> _The task_:
Every line holding the string "piece" should be copied from the listing.

═══

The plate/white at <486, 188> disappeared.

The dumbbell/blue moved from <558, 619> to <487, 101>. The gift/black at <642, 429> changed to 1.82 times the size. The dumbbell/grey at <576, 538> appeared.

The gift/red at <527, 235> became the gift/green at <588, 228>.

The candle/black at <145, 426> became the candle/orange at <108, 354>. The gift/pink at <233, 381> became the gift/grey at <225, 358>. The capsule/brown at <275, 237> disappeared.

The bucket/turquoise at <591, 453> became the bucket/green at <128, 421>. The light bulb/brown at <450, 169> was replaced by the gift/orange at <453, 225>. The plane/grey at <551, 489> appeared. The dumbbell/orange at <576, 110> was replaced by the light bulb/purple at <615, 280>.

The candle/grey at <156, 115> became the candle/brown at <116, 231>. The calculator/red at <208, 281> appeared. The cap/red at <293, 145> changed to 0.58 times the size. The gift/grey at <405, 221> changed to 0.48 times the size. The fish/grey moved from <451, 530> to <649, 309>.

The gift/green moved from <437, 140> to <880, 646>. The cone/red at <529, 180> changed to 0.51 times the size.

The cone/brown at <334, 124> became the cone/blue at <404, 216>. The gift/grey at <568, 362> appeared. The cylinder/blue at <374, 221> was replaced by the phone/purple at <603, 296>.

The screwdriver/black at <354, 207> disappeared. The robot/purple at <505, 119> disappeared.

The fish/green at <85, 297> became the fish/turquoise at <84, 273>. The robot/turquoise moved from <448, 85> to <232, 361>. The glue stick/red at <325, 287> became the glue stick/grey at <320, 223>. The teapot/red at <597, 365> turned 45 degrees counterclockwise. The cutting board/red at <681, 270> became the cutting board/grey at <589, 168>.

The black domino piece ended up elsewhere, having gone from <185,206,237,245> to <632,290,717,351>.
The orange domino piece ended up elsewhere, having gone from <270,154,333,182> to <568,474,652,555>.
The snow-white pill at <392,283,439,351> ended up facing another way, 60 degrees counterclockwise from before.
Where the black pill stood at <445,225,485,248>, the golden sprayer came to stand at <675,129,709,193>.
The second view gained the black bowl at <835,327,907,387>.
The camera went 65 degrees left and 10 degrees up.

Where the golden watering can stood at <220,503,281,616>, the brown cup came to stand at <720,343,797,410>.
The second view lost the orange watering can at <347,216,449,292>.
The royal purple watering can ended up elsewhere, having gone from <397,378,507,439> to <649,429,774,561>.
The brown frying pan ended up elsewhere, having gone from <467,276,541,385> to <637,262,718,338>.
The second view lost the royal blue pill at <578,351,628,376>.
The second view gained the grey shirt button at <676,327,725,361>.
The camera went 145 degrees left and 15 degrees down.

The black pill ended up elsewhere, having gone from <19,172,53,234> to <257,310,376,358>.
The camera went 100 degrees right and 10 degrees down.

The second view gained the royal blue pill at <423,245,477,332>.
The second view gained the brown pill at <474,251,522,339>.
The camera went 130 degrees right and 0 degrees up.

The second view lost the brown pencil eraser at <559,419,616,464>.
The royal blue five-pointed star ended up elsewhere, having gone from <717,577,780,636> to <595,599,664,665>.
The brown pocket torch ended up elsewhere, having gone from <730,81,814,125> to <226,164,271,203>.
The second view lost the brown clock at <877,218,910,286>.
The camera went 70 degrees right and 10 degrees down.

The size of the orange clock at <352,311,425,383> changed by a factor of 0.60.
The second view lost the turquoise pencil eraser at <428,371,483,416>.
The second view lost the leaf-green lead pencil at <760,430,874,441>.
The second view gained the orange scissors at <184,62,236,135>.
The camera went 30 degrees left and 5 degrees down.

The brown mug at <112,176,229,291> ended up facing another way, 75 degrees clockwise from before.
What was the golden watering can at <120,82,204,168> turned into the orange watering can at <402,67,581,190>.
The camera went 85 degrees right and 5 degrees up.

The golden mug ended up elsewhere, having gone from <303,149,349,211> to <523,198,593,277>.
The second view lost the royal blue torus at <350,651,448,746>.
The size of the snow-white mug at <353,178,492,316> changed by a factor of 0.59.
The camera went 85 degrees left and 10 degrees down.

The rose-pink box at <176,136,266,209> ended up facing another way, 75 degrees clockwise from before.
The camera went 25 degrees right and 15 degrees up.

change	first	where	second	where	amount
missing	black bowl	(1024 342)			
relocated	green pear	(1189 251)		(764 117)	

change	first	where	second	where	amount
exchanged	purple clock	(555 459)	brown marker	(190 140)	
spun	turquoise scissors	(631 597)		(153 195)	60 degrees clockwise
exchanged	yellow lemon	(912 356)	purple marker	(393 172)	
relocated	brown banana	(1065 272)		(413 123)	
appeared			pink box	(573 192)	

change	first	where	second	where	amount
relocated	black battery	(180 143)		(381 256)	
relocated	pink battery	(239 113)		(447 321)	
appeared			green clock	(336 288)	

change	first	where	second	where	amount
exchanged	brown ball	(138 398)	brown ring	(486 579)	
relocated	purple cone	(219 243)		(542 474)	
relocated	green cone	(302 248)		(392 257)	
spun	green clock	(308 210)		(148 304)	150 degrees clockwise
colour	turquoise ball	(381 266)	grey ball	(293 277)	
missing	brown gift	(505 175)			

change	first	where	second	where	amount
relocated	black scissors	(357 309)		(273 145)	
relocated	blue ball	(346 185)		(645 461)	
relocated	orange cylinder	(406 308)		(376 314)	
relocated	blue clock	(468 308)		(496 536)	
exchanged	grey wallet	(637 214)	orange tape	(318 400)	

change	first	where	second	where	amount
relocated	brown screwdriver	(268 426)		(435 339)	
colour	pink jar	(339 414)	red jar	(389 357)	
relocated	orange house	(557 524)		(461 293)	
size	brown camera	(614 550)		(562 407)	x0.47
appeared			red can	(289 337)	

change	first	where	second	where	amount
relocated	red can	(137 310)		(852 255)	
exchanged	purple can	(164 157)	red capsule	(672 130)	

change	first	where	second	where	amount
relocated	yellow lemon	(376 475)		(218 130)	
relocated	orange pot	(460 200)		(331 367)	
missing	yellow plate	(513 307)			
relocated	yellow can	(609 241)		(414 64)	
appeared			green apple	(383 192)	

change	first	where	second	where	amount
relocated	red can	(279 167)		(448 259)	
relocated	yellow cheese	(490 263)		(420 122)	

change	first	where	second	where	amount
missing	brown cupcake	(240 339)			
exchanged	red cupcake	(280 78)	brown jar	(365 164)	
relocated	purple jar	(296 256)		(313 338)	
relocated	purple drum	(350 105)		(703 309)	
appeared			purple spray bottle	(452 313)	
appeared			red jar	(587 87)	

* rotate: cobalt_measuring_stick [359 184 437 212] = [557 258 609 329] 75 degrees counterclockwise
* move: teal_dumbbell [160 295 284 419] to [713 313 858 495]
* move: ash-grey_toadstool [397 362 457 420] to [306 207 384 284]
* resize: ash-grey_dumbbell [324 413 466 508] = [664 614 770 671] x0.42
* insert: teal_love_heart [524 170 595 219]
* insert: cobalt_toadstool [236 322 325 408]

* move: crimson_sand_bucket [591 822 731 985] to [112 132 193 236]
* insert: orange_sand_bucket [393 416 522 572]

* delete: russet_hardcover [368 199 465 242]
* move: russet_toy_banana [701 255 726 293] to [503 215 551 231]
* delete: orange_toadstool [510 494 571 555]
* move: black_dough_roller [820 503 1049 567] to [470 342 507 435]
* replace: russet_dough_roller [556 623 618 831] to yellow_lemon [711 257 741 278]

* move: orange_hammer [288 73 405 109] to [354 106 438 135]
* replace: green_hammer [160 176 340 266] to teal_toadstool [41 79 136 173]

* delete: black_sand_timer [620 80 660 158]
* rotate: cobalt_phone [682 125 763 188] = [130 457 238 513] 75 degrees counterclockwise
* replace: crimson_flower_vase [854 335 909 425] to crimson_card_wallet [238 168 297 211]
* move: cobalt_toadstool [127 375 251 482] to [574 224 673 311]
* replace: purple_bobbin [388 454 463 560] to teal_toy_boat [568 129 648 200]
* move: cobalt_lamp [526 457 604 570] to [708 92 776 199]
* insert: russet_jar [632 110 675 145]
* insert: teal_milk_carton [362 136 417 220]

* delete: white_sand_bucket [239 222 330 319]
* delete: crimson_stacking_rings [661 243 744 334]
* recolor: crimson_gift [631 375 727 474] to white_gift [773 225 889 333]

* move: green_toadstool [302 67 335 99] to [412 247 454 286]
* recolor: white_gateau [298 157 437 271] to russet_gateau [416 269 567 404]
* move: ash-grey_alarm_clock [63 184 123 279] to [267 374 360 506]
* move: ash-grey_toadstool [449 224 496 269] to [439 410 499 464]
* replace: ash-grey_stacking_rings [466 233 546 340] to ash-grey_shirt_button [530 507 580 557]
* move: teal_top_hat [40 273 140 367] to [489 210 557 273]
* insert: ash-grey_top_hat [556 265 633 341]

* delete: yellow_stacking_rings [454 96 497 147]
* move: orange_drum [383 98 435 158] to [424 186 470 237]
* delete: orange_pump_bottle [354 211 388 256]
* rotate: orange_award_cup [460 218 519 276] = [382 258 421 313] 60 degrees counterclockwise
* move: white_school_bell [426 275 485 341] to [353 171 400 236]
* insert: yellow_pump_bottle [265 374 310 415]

═══

> _Solution for this exercise_:
The black domino piece ended up elsewhere, having gone from <185,206,237,245> to <632,290,717,351>.
The orange domino piece ended up elsewhere, having gone from <270,154,333,182> to <568,474,652,555>.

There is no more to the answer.